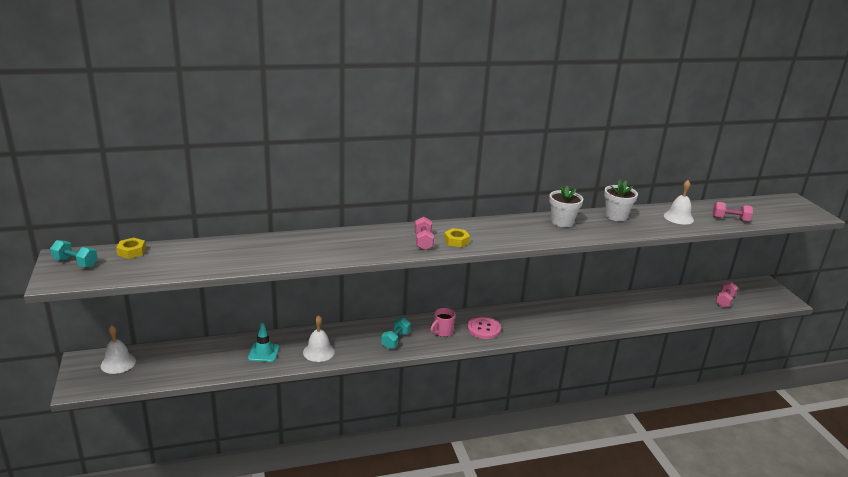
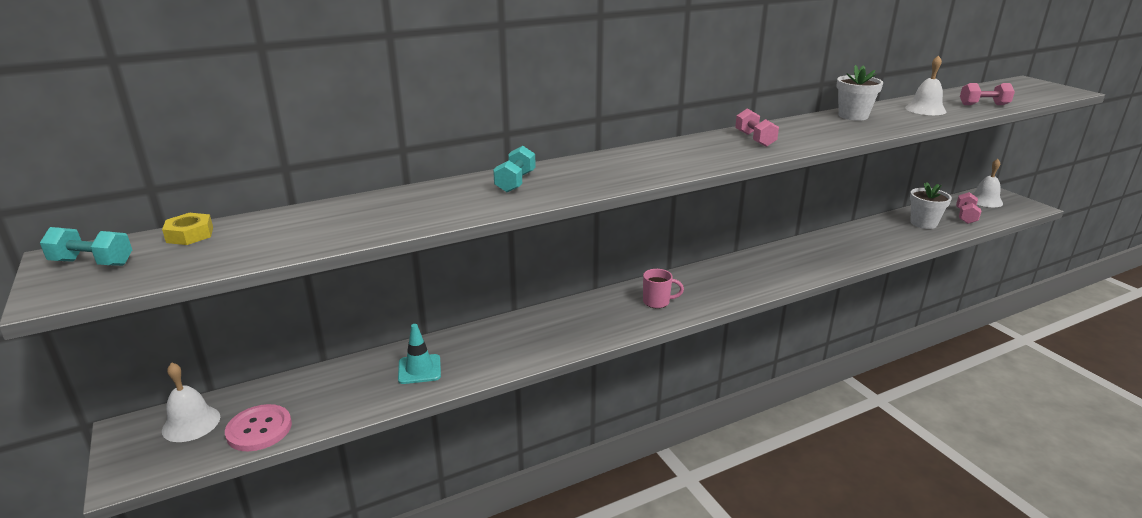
camera: 10 degrees left, 0 degrees up
(318, 352) = (500, 355): white bell -> white bell (985, 200)
(395, 340) = (600, 322): turquoise dumbbell -> turquoise dumbbell (515, 182)
(423, 241) = (634, 169): pink dumbbell -> pink dumbbell (755, 139)
(442, 332) = (657, 302): pink mug -> pink mug turned 120 degrees counterclockwise
(456, 241) = (678, 163): yellow nut -> none
(483, 329) = (708, 290): pink button -> pink button (259, 429)
(562, 222) = (795, 128): white flower pot -> white flower pot (923, 223)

#### EXERCISE DESCRIPTION
Give again, exactly, the lines starting at the first entry above and ending at the line with "(442, 332) = (657, 302): pink"; please leave pictures out.

#### OUTPUT OF THE EXERCISE
camera: 10 degrees left, 0 degrees up
(318, 352) = (500, 355): white bell -> white bell (985, 200)
(395, 340) = (600, 322): turquoise dumbbell -> turquoise dumbbell (515, 182)
(423, 241) = (634, 169): pink dumbbell -> pink dumbbell (755, 139)
(442, 332) = (657, 302): pink mug -> pink mug turned 120 degrees counterclockwise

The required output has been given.